--- Task statement ---
From the entries below, transcribe exactly the lines between the line holding "(413, 328) = (339, 319): purple" and the line holding "(818, 292) = (561, 94): none -> purple bucket", inclusive; skip all other lines.

[Colored object listings]

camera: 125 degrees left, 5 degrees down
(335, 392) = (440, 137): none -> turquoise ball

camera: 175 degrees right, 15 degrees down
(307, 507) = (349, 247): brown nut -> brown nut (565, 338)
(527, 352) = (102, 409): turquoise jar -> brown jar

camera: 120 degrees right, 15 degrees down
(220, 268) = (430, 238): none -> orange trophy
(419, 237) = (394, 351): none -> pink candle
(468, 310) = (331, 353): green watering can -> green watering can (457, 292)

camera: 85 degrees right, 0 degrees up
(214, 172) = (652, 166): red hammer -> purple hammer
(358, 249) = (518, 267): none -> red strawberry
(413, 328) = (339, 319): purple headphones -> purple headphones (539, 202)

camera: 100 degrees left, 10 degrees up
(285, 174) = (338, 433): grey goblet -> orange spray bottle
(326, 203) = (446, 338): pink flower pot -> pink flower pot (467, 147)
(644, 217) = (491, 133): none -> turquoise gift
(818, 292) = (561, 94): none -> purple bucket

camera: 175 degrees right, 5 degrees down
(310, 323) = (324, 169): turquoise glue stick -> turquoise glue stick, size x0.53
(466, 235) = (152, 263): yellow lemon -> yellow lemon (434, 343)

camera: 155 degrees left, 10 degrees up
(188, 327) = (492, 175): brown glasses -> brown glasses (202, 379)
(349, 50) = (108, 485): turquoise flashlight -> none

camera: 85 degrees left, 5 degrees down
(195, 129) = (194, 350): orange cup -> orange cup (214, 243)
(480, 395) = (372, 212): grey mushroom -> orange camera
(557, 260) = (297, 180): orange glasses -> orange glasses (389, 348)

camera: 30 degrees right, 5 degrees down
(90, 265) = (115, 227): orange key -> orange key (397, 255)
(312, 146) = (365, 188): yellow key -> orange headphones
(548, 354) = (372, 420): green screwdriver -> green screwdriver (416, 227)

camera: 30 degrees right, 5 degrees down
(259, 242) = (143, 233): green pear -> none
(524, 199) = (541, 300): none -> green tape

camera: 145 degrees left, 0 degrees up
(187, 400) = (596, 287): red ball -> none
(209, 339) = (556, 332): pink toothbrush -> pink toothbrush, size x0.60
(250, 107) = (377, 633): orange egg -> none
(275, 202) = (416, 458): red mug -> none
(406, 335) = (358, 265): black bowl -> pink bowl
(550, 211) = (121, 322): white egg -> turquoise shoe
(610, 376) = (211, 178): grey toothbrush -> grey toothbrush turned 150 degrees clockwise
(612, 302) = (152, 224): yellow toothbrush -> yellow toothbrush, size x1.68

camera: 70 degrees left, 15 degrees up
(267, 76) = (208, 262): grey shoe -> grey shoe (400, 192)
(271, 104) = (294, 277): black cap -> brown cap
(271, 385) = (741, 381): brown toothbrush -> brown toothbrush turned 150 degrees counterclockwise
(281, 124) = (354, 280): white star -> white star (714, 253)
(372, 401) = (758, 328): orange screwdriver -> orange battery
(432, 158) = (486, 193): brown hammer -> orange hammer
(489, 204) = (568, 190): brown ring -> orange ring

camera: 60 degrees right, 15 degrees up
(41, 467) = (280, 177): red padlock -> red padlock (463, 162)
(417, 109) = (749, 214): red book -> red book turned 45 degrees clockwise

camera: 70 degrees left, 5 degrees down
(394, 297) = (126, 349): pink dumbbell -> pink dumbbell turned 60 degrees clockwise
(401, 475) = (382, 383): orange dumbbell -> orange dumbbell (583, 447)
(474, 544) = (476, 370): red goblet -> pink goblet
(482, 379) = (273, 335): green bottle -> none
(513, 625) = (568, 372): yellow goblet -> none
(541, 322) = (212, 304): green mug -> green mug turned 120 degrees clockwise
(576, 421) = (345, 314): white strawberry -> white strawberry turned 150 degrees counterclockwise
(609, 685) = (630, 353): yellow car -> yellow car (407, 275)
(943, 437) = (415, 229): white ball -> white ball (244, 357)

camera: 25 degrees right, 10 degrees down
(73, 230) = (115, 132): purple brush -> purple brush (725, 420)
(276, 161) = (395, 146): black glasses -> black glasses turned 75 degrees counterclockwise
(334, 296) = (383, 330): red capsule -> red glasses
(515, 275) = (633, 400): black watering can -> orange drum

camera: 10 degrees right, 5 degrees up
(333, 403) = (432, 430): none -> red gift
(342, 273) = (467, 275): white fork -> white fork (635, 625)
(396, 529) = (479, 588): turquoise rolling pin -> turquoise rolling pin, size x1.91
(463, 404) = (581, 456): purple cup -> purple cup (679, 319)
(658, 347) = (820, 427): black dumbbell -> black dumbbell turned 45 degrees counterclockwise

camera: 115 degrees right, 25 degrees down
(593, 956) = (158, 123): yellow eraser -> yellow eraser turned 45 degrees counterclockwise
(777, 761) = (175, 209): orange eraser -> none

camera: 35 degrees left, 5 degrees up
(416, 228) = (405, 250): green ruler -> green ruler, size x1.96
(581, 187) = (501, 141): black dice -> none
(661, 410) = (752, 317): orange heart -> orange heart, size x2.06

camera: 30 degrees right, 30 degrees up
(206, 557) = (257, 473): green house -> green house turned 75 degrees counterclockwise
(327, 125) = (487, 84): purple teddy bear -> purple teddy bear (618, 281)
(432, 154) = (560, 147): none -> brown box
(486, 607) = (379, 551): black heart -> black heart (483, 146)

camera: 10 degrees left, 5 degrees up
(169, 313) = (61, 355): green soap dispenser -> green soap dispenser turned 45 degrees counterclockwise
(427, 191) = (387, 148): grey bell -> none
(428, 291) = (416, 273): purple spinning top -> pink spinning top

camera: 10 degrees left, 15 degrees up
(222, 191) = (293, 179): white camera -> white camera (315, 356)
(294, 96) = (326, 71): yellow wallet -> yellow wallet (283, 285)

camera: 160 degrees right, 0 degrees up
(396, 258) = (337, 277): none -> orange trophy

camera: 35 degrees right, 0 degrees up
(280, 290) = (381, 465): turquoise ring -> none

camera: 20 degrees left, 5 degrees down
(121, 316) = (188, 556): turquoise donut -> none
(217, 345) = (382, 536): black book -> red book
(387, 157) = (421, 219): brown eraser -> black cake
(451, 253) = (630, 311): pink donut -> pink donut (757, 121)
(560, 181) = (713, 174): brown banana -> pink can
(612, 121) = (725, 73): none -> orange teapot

--- Response to the task ---
(413, 328) = (339, 319): purple headphones -> purple headphones (539, 202)

camera: 100 degrees left, 10 degrees up
(285, 174) = (338, 433): grey goblet -> orange spray bottle
(326, 203) = (446, 338): pink flower pot -> pink flower pot (467, 147)
(644, 217) = (491, 133): none -> turquoise gift
(818, 292) = (561, 94): none -> purple bucket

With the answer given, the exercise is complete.